Dataset extract:
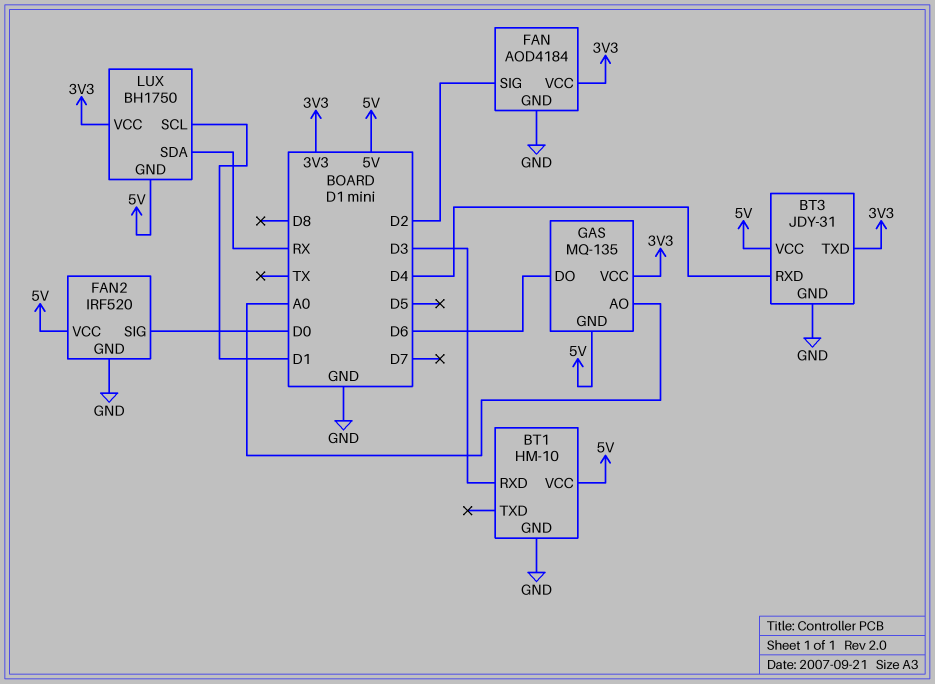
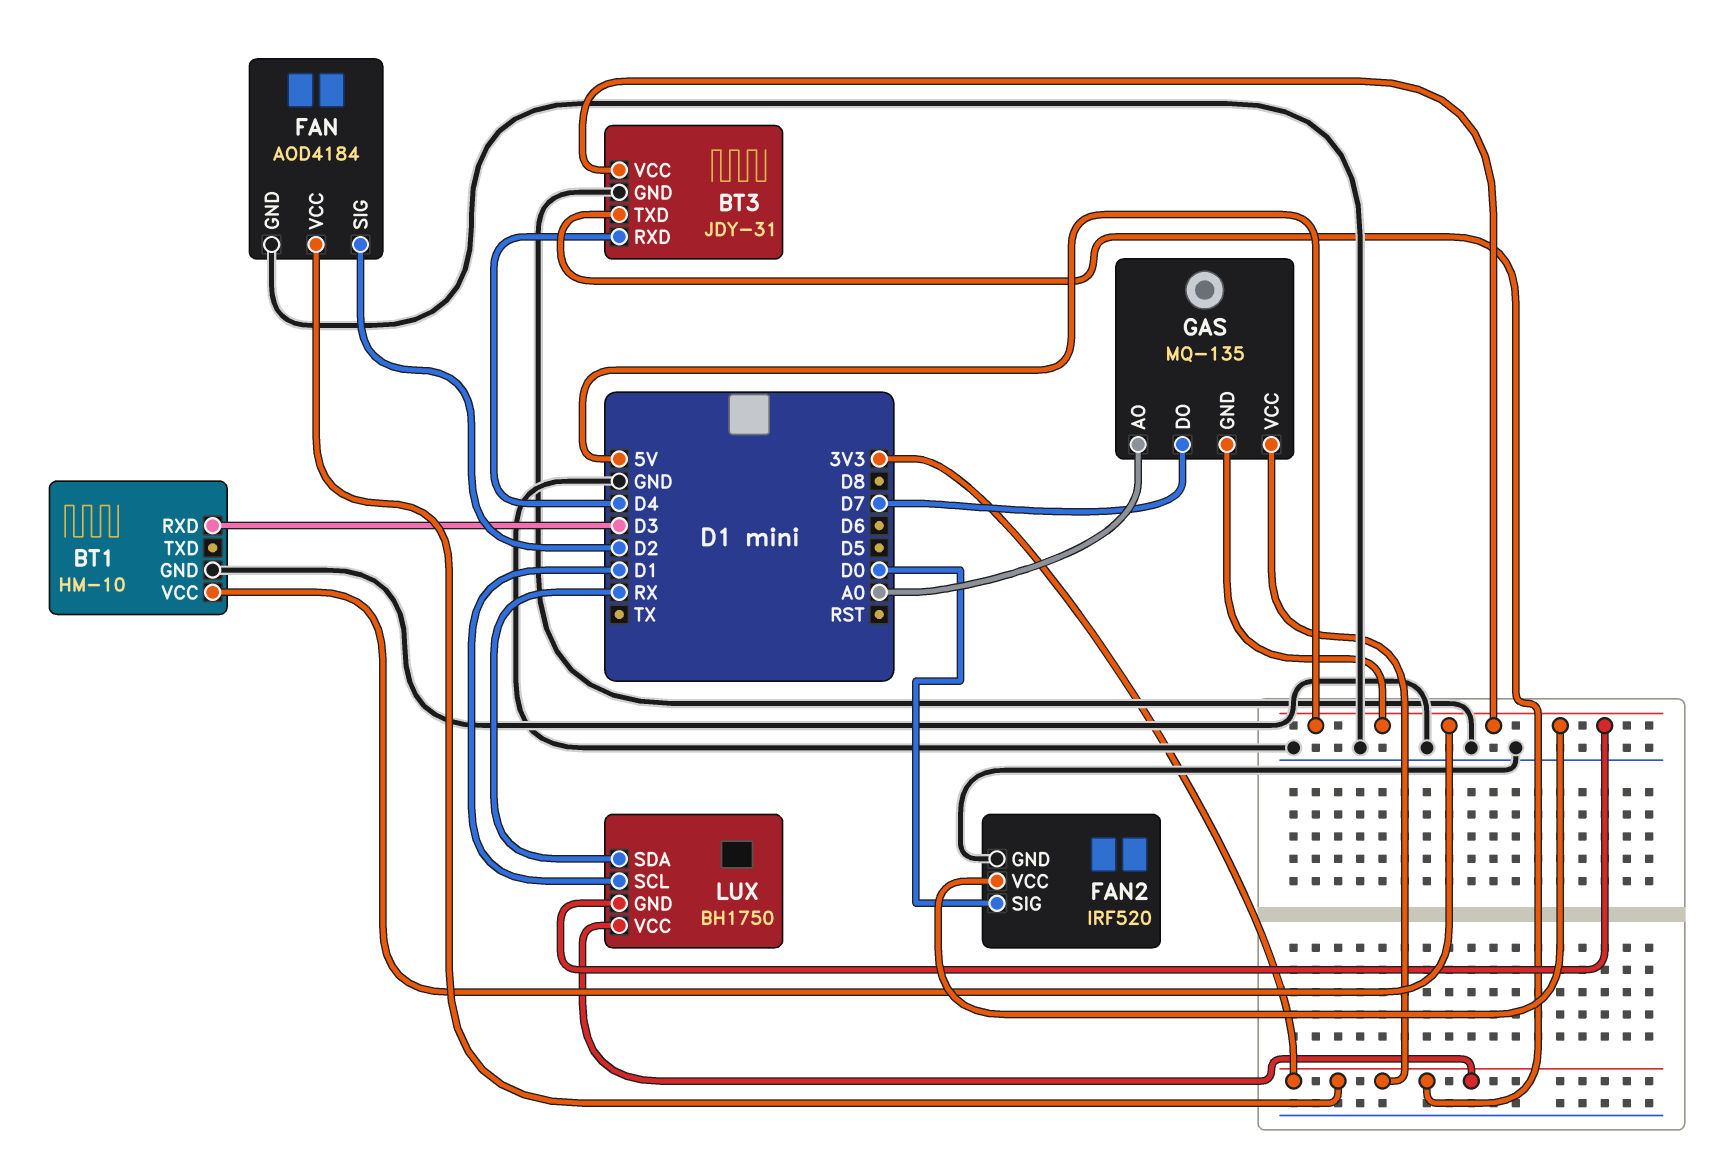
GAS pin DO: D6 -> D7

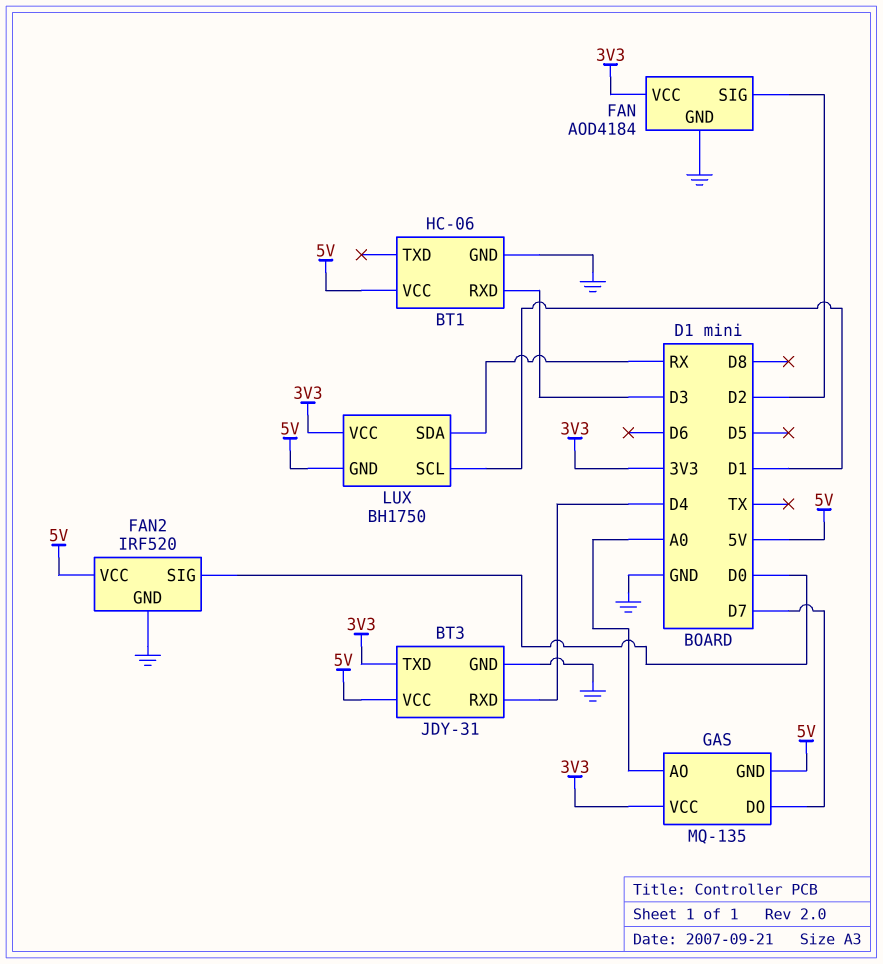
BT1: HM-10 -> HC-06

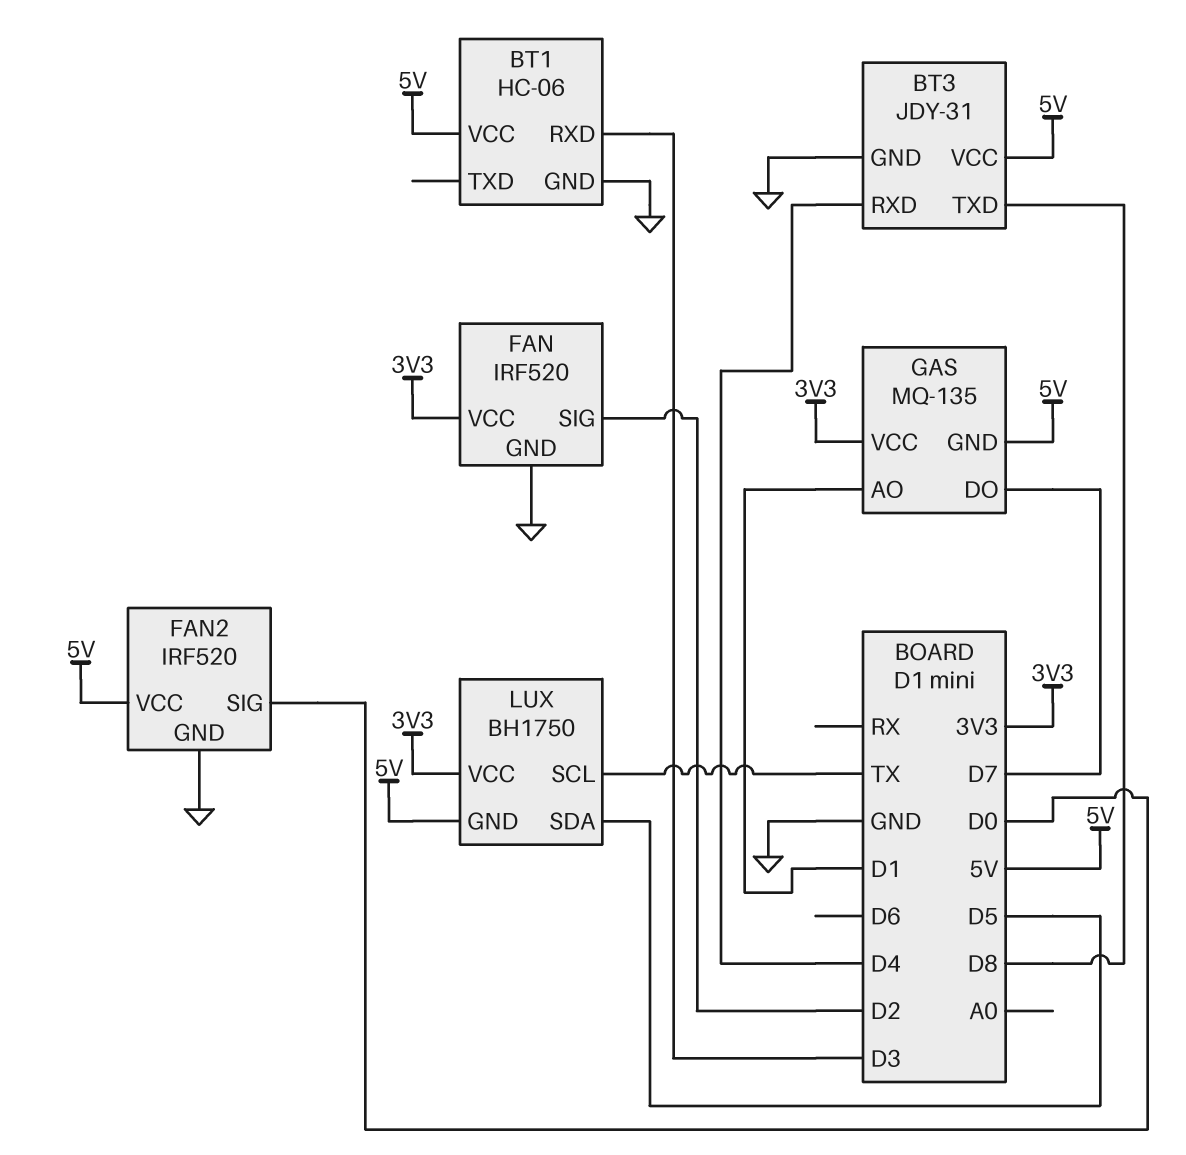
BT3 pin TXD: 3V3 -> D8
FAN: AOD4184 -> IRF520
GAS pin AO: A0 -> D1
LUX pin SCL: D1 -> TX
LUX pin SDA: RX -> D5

Aim of the task:
Should the entries hold any pictures, please omit those and print the remaining text exactly.

Exercise response:
GAS pin DO: D6 -> D7

BT1: HM-10 -> HC-06

BT3 pin TXD: 3V3 -> D8
FAN: AOD4184 -> IRF520
GAS pin AO: A0 -> D1
LUX pin SCL: D1 -> TX
LUX pin SDA: RX -> D5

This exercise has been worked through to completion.